[Exercise instructions]
Reproduce the listing exactly, with no pictures in your copy.

[Data below]
= = = = =
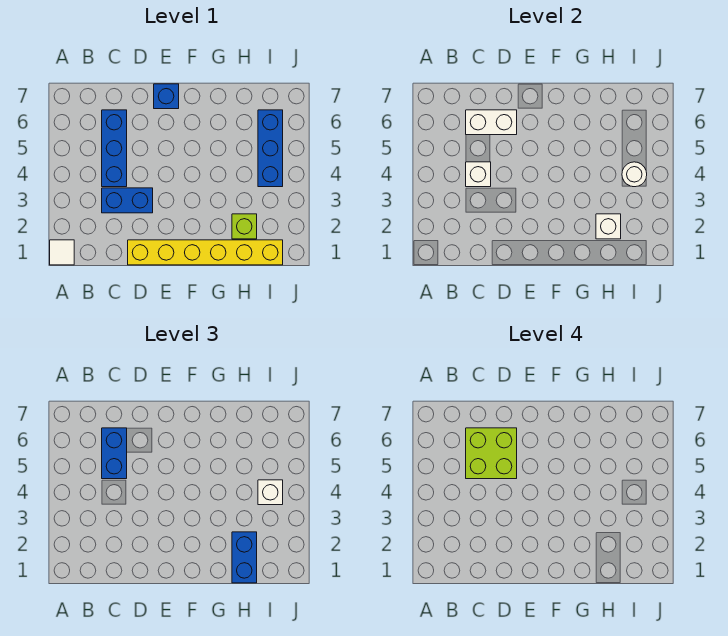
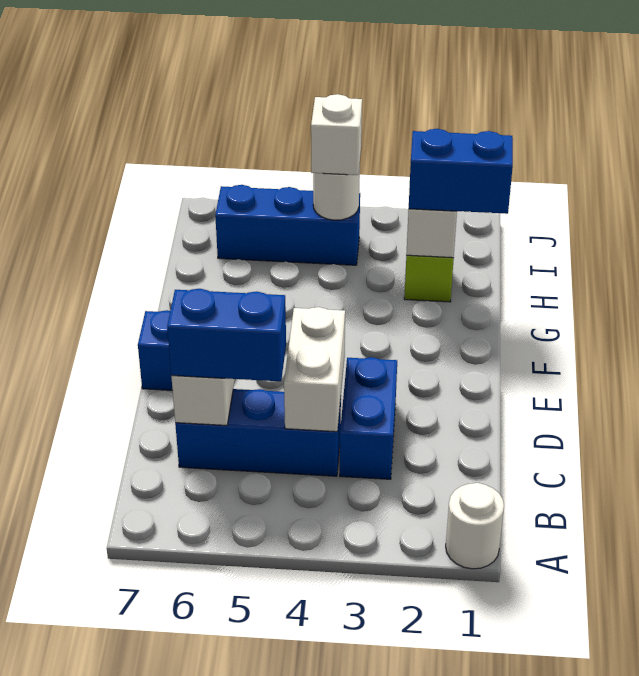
white tile A1 level 1 -> white round brick A1 level 1
white brick C4 level 2 -> white brick C4:D4 level 2
lime brick C5:D6 level 4 -> none
yellow brick D1:I1 level 1 -> none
= = = = =
[Reply to the exercise]
white tile A1 level 1 -> white round brick A1 level 1
white brick C4 level 2 -> white brick C4:D4 level 2
lime brick C5:D6 level 4 -> none
yellow brick D1:I1 level 1 -> none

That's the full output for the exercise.